--- Data ---
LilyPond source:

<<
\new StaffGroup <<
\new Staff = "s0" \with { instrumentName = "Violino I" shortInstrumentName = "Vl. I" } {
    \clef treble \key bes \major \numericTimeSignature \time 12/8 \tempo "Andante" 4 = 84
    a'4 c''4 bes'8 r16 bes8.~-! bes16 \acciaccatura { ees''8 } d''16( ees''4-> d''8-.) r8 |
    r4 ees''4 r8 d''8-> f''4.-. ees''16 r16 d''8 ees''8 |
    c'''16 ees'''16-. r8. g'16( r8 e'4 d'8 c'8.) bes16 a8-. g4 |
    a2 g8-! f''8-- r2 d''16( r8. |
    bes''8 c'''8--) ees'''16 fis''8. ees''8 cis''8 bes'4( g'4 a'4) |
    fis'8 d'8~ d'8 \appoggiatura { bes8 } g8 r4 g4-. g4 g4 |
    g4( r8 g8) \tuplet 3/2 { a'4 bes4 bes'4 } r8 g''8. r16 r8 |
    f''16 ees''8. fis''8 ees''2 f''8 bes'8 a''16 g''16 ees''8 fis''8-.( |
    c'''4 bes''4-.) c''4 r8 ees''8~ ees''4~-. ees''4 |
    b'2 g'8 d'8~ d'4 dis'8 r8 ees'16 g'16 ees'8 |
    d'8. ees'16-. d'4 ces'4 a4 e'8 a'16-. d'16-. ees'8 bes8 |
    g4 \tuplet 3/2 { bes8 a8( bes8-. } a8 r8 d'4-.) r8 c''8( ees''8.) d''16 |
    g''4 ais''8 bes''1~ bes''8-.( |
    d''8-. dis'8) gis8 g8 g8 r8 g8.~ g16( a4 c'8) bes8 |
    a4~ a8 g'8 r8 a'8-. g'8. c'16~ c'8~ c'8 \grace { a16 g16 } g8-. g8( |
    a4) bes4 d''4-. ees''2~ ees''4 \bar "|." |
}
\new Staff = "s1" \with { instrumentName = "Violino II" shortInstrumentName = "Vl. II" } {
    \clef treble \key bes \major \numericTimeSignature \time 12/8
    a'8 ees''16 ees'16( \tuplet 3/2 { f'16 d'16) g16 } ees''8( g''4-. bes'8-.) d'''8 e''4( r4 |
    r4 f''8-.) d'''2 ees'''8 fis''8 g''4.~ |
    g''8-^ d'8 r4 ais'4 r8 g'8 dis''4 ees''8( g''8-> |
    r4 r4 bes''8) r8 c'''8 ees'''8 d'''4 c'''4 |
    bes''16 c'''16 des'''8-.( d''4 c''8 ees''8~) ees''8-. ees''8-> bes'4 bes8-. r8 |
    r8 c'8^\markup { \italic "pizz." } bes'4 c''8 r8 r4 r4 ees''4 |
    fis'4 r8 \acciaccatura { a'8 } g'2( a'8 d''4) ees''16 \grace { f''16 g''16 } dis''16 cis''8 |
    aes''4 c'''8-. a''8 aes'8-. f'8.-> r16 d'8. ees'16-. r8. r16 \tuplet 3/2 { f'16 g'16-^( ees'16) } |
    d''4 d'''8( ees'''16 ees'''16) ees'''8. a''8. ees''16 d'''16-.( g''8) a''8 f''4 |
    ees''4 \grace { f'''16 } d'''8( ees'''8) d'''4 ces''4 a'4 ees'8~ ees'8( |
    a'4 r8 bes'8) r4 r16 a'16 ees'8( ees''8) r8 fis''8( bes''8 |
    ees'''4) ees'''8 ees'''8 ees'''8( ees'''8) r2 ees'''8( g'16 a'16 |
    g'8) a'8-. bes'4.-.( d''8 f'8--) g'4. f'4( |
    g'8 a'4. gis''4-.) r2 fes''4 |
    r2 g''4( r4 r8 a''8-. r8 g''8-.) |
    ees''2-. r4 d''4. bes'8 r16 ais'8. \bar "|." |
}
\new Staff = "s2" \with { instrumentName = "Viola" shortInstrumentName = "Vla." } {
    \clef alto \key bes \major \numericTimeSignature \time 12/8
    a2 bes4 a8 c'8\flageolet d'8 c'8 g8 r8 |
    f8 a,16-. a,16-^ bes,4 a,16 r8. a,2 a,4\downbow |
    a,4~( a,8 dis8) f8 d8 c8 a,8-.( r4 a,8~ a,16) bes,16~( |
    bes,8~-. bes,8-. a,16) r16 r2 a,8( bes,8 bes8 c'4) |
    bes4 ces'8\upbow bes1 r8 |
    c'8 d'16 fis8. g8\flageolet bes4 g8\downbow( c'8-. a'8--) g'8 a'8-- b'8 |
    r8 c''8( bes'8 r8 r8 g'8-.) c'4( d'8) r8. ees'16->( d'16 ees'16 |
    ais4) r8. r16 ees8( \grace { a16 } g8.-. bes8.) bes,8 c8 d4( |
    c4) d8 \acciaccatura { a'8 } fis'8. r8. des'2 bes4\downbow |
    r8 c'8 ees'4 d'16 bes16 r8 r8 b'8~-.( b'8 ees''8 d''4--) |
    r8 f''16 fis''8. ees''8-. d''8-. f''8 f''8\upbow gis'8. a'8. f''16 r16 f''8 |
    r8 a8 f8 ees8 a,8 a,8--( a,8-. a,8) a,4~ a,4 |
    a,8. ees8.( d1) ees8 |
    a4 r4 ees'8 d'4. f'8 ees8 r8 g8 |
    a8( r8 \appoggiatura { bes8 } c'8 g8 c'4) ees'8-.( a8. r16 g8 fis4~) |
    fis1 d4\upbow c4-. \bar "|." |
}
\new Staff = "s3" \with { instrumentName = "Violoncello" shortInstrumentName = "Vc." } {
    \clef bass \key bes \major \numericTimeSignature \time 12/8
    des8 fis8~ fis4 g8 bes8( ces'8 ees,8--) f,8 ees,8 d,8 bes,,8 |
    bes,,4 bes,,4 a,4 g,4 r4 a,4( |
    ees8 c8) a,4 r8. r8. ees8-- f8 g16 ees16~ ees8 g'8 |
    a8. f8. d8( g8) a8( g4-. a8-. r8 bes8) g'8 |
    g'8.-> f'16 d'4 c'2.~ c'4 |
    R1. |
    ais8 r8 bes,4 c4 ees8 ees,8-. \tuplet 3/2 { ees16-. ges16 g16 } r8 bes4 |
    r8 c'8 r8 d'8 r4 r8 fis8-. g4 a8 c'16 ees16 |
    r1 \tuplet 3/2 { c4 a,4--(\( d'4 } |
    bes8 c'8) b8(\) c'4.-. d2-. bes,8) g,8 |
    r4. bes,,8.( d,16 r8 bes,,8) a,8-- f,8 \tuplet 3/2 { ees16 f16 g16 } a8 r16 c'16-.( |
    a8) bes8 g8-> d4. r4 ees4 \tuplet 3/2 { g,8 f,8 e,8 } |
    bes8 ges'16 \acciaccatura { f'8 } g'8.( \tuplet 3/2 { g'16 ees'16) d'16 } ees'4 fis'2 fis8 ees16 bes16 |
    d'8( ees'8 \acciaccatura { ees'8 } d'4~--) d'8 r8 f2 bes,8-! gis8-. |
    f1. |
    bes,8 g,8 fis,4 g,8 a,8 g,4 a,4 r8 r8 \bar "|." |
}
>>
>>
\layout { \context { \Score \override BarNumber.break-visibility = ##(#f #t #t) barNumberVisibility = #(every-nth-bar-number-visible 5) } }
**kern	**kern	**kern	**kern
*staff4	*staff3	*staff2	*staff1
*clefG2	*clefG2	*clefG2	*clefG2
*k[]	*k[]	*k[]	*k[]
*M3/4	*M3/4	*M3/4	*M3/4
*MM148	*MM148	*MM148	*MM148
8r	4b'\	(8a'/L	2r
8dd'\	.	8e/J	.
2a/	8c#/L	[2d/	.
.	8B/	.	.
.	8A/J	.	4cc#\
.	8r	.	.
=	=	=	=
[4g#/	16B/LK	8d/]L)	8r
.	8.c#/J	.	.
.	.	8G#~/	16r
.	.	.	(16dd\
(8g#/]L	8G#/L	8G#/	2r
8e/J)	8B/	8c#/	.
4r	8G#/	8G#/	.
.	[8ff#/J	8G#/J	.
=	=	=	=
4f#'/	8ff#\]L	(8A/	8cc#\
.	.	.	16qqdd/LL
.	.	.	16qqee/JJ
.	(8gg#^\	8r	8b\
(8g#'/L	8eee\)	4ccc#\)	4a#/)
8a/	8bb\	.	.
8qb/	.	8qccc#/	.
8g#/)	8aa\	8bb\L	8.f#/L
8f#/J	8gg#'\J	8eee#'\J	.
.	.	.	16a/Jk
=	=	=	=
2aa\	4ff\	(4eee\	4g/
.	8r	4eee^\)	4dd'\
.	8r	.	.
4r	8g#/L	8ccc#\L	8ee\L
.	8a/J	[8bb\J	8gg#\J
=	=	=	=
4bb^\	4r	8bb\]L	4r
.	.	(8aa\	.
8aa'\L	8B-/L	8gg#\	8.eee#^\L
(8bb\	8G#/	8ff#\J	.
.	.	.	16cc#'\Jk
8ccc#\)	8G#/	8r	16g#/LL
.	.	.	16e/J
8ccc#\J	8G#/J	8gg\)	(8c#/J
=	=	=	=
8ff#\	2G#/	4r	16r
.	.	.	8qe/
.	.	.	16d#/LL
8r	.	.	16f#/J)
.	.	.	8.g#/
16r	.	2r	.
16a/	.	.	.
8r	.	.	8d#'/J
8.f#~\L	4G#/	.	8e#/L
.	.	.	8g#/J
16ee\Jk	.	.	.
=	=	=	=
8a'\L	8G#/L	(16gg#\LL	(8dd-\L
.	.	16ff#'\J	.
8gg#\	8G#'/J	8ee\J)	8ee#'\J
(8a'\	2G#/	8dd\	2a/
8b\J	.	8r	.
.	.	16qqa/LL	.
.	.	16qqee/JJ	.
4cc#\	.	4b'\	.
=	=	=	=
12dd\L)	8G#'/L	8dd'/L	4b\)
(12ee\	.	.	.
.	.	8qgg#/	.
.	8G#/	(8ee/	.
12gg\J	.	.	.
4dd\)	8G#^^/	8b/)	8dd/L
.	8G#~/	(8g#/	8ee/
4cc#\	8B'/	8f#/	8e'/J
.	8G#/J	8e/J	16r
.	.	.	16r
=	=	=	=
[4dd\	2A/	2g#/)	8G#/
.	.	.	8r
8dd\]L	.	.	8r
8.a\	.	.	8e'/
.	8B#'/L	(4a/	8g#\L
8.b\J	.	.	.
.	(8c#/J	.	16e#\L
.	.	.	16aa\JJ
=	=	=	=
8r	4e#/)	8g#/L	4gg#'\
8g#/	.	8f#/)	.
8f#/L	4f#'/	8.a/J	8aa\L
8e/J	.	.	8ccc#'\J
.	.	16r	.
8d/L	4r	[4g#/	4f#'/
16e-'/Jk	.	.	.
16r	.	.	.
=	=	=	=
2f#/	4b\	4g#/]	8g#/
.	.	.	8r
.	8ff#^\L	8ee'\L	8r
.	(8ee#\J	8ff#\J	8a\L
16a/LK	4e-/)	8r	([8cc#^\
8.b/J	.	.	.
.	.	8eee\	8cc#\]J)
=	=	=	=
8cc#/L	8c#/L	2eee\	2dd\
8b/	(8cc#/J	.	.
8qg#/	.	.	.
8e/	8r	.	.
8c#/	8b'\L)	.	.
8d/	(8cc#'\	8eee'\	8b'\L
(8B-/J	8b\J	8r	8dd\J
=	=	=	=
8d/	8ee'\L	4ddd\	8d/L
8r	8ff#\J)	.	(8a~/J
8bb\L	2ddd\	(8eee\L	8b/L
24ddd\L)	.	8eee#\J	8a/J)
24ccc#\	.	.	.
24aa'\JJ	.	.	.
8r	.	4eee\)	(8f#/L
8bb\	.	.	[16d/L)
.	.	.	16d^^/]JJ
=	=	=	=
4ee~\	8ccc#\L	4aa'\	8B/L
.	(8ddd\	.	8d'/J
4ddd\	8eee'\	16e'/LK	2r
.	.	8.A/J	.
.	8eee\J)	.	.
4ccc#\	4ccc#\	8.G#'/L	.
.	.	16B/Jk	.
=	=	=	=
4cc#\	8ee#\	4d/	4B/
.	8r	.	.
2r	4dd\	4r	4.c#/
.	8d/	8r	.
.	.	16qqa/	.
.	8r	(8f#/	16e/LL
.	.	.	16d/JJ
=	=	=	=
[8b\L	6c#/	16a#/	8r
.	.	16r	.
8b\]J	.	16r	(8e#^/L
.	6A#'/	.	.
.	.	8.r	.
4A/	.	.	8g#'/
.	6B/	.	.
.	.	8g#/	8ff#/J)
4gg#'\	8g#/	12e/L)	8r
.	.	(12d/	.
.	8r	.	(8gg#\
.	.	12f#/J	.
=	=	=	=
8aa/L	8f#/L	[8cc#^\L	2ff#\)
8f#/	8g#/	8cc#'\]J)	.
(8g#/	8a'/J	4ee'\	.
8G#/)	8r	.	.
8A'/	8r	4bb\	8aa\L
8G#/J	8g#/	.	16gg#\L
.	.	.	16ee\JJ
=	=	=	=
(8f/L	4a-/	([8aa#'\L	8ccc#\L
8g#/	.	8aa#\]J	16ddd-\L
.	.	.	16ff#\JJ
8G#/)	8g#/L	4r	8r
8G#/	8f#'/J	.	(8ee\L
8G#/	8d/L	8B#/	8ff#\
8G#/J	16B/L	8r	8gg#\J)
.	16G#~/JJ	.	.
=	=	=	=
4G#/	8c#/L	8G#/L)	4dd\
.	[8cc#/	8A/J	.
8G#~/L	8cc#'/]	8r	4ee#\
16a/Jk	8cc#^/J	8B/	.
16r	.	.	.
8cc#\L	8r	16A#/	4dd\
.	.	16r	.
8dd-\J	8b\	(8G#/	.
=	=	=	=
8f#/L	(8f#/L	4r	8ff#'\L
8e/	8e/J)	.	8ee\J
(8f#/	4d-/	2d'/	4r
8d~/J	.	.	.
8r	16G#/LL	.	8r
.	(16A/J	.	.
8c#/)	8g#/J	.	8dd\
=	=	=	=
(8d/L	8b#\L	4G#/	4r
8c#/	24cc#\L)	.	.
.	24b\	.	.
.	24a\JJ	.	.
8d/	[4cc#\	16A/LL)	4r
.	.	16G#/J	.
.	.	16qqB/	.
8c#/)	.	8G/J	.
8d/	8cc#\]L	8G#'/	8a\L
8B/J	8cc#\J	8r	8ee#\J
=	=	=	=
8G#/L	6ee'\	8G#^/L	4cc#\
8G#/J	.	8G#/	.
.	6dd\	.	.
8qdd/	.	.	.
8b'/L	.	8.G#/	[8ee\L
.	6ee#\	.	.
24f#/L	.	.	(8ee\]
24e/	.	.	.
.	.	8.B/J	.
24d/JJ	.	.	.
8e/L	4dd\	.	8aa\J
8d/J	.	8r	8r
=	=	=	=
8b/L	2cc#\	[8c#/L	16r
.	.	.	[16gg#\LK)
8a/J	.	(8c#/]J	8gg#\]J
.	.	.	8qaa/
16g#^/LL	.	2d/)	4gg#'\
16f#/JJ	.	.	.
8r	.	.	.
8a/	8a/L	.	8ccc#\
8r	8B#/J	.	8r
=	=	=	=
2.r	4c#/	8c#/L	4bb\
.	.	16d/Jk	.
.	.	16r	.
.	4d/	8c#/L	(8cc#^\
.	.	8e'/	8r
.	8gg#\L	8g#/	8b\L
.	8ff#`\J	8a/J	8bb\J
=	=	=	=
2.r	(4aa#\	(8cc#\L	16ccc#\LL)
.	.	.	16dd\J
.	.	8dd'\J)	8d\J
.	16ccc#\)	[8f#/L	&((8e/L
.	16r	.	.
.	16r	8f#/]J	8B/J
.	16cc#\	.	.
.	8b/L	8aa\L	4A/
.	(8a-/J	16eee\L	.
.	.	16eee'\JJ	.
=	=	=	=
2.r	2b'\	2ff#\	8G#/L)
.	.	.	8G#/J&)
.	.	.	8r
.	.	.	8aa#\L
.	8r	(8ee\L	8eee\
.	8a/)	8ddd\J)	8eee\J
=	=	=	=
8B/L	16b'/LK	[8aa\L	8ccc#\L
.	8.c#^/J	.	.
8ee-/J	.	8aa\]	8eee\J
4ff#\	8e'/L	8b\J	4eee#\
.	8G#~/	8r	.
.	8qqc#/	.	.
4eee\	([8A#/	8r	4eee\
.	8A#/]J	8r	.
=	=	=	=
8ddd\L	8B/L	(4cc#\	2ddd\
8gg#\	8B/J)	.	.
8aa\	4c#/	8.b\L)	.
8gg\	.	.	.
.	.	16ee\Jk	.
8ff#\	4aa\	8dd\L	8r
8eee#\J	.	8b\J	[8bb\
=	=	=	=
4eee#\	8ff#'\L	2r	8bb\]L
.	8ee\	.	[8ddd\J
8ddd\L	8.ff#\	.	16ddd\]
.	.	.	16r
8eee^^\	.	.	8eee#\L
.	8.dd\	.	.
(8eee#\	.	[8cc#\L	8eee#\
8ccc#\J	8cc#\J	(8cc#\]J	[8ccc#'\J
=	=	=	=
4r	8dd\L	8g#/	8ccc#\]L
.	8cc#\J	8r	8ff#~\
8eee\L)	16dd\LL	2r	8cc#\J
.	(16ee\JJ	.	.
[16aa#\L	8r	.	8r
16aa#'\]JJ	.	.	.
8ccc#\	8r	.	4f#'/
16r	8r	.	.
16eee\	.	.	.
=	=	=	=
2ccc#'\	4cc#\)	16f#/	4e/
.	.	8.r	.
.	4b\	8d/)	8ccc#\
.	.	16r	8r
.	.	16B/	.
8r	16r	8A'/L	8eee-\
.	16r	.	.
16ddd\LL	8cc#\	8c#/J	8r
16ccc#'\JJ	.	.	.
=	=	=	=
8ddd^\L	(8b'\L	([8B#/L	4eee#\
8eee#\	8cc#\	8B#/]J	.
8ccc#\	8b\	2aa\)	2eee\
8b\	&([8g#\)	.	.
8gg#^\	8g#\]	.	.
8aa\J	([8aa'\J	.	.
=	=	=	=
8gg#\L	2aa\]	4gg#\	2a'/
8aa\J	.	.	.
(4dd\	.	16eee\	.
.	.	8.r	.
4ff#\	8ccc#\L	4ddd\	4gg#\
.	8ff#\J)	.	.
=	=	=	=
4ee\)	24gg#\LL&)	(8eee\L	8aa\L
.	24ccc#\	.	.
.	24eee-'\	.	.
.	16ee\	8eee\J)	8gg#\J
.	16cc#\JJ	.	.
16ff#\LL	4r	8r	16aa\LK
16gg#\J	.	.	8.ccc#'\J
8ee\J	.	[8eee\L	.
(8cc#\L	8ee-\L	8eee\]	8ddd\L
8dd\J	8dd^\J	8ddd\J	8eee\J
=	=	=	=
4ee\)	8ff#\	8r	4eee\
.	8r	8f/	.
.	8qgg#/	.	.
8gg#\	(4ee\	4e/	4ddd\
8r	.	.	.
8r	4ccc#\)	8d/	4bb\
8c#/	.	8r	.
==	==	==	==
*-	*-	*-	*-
---
> _Brief_
Pick out every line in the records above that contains the string "downbow" and copy each one. Case matters.

> _Full answer_
    f8 a,16-. a,16-^ bes,4 a,16 r8. a,2 a,4\downbow |
    c'8 d'16 fis8. g8\flageolet bes4 g8\downbow( c'8-. a'8--) g'8 a'8-- b'8 |
    c4) d8 \acciaccatura { a'8 } fis'8. r8. des'2 bes4\downbow |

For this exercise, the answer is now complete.